Problem requirements: Transcribe every record verbatim; no pictures.

Dataset entries:
^^^^^^^^

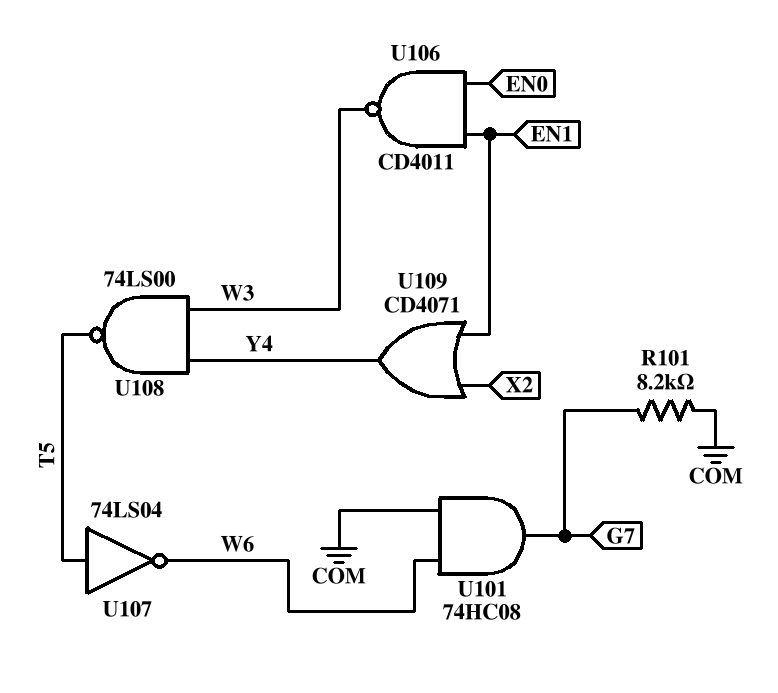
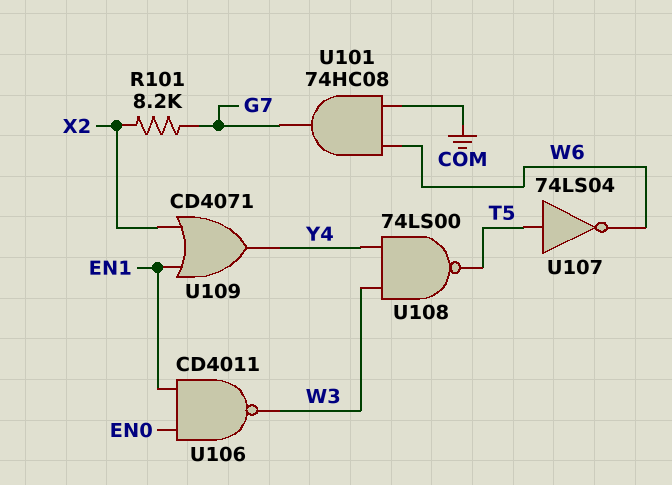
R101: 8.2k (COM, G7) -> 8.2k (G7, X2)

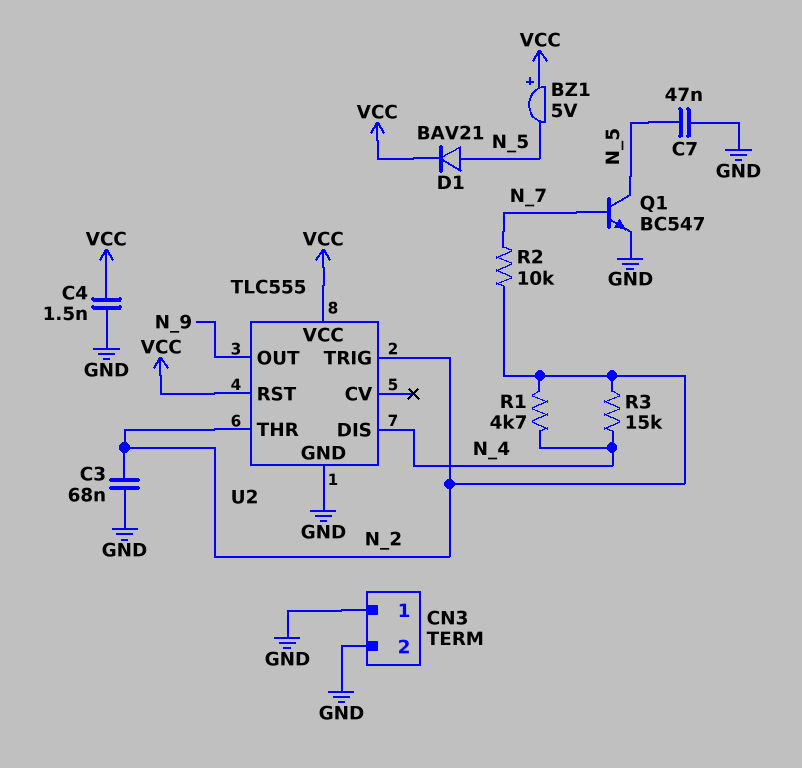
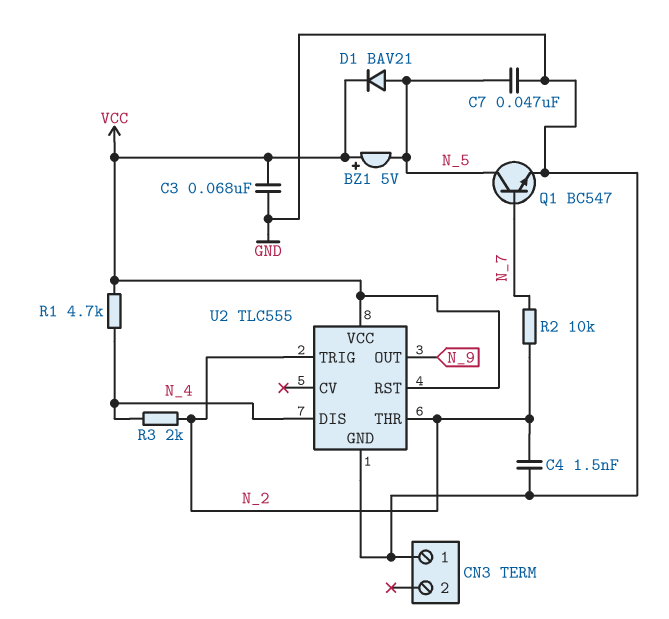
C3: 68nF (GND, N_2) -> 68nF (GND, VCC)
C4: 1.5nF (GND, VCC) -> 1.5nF (GND, N_2)
CN3 pin 2: GND -> none
R1: 4.7k (N_2, N_4) -> 4.7k (N_4, VCC)
R3: 15k (N_2, N_4) -> 2k (N_2, N_4)

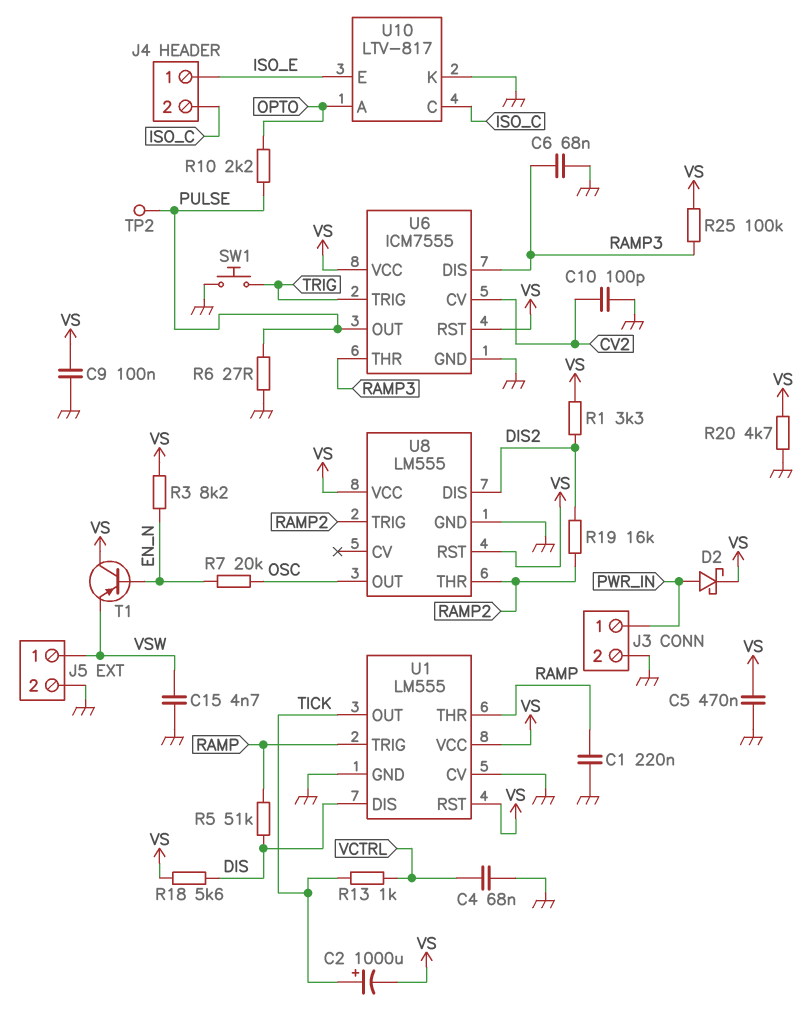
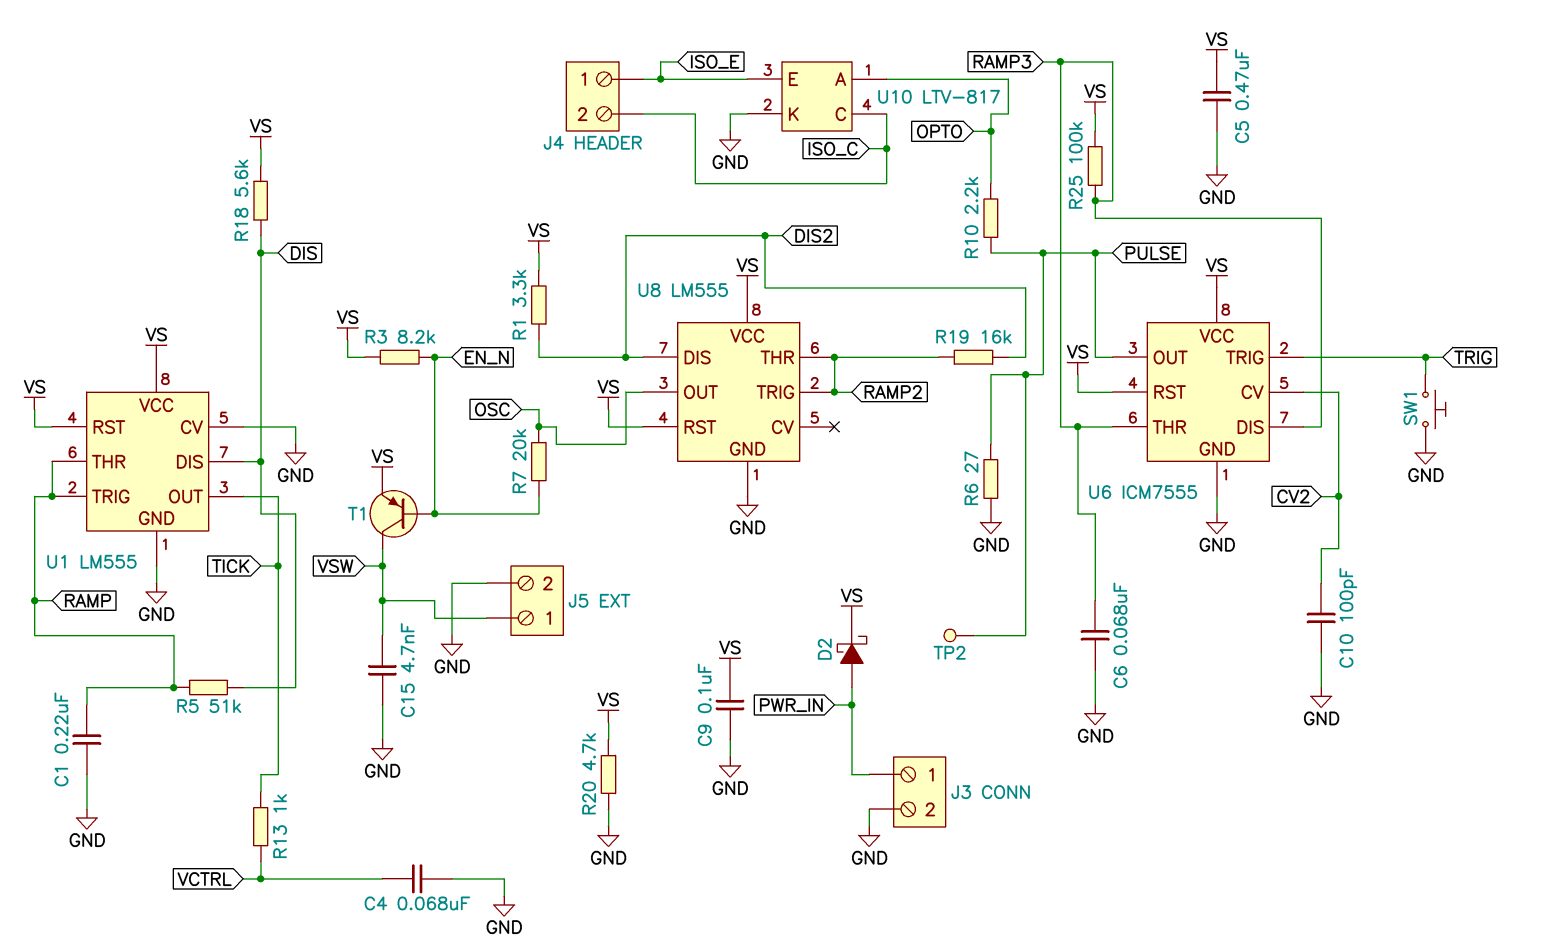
C2: 1000uF (plus TICK, minus VS) -> none
T1: PNP (B EN_N, C VS, E VSW) -> PNP (B EN_N, C VSW, E VS)

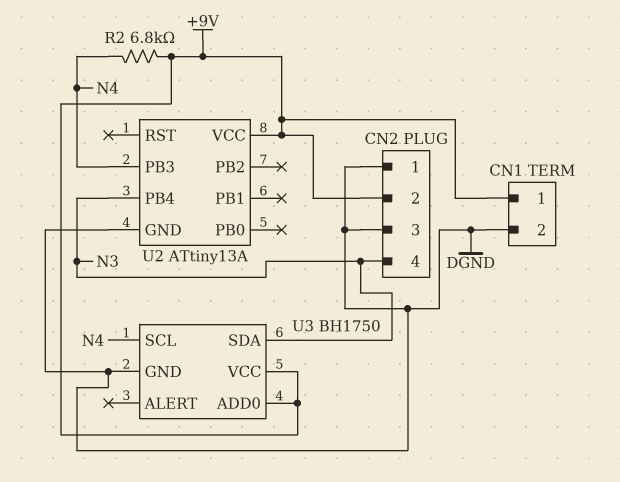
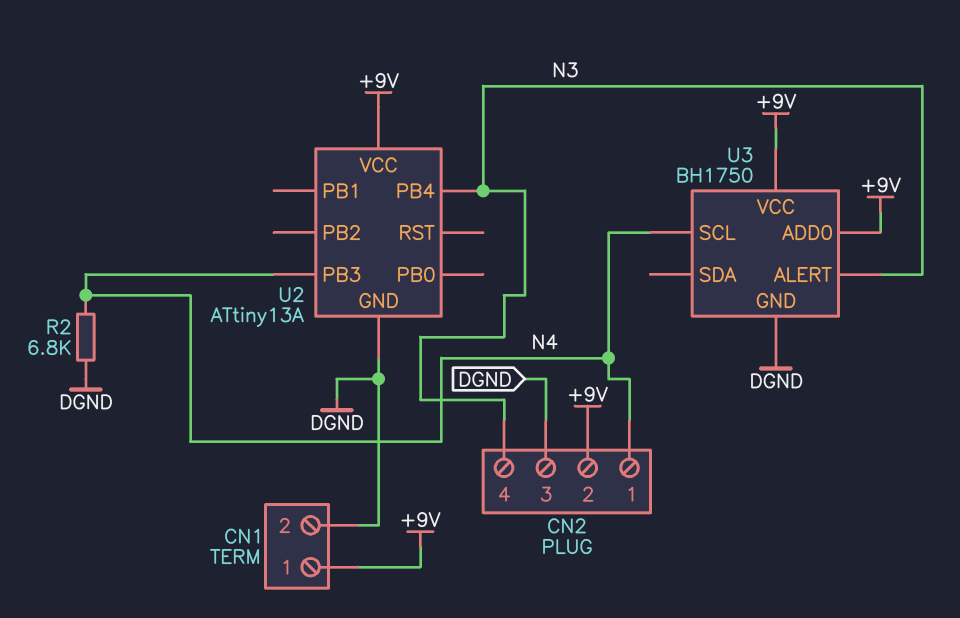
CN2 pin 1: DGND -> N4
R2: 6.8k (+9V, N4) -> 6.8k (DGND, N4)
U3 pin ALERT: none -> N3
U3 pin SDA: N3 -> none

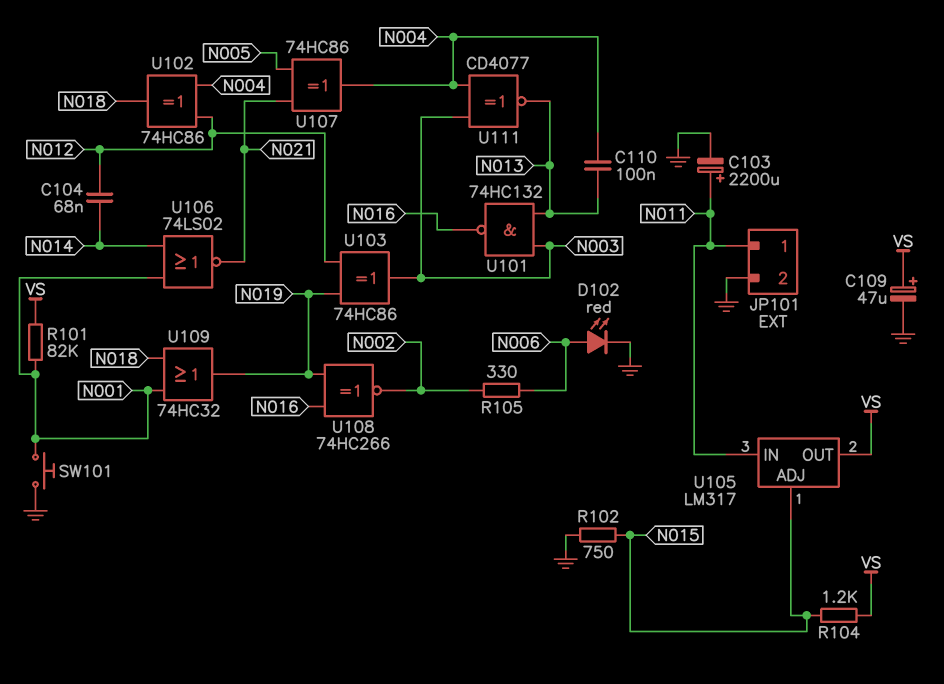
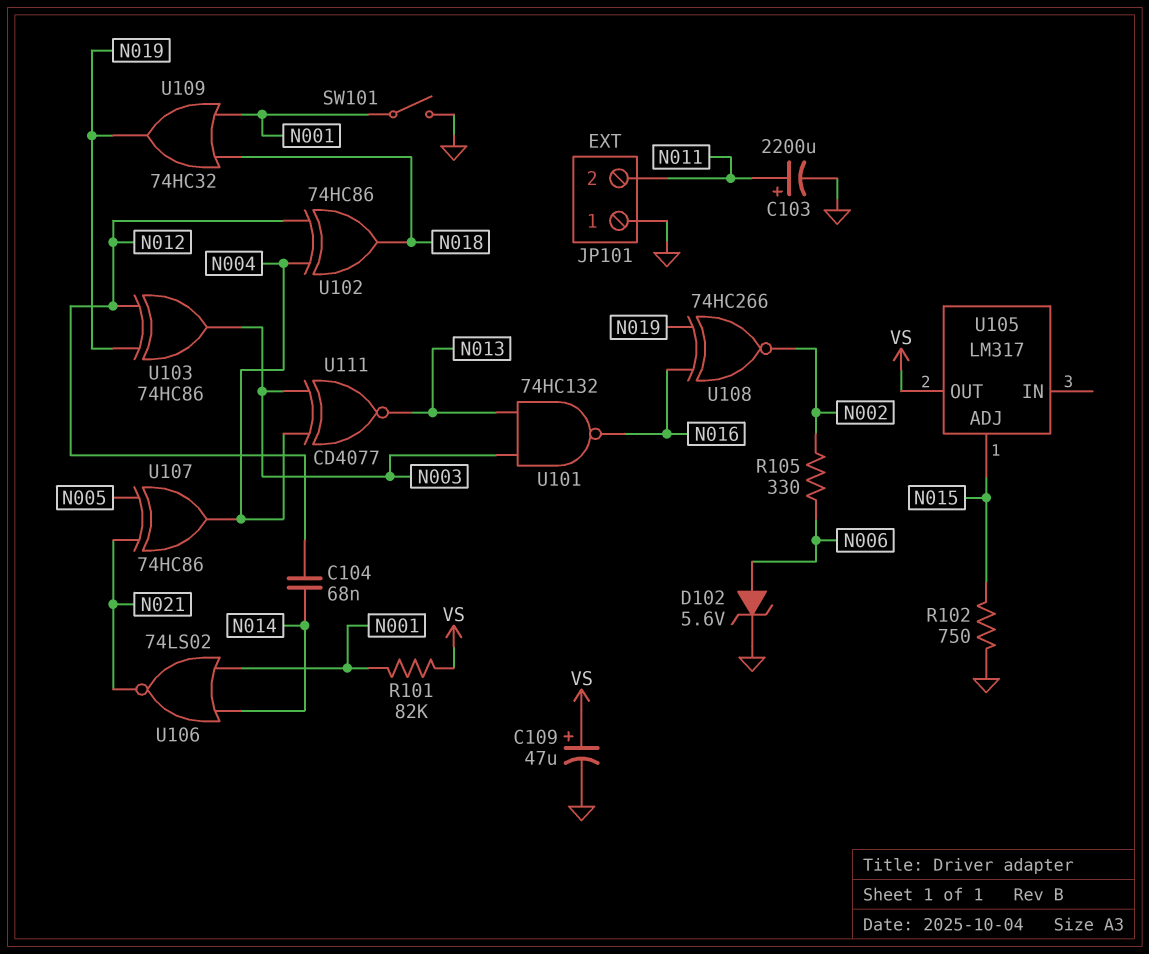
C110: 100nF (N004, N013) -> none
D102: LED red (A N006, K GND) -> zener 5.6V (A N006, K GND)
JP101 pin 1: N011 -> GND
JP101 pin 2: GND -> N011
R104: 1.2k (N015, VS) -> none
SW101: button (GND, N001) -> switch (GND, N001)
U105 pin IN: N011 -> none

^^^^^^^^

Answer to this task:
R101: 8.2k (COM, G7) -> 8.2k (G7, X2)

C3: 68nF (GND, N_2) -> 68nF (GND, VCC)
C4: 1.5nF (GND, VCC) -> 1.5nF (GND, N_2)
CN3 pin 2: GND -> none
R1: 4.7k (N_2, N_4) -> 4.7k (N_4, VCC)
R3: 15k (N_2, N_4) -> 2k (N_2, N_4)

C2: 1000uF (plus TICK, minus VS) -> none
T1: PNP (B EN_N, C VS, E VSW) -> PNP (B EN_N, C VSW, E VS)

CN2 pin 1: DGND -> N4
R2: 6.8k (+9V, N4) -> 6.8k (DGND, N4)
U3 pin ALERT: none -> N3
U3 pin SDA: N3 -> none

C110: 100nF (N004, N013) -> none
D102: LED red (A N006, K GND) -> zener 5.6V (A N006, K GND)
JP101 pin 1: N011 -> GND
JP101 pin 2: GND -> N011
R104: 1.2k (N015, VS) -> none
SW101: button (GND, N001) -> switch (GND, N001)
U105 pin IN: N011 -> none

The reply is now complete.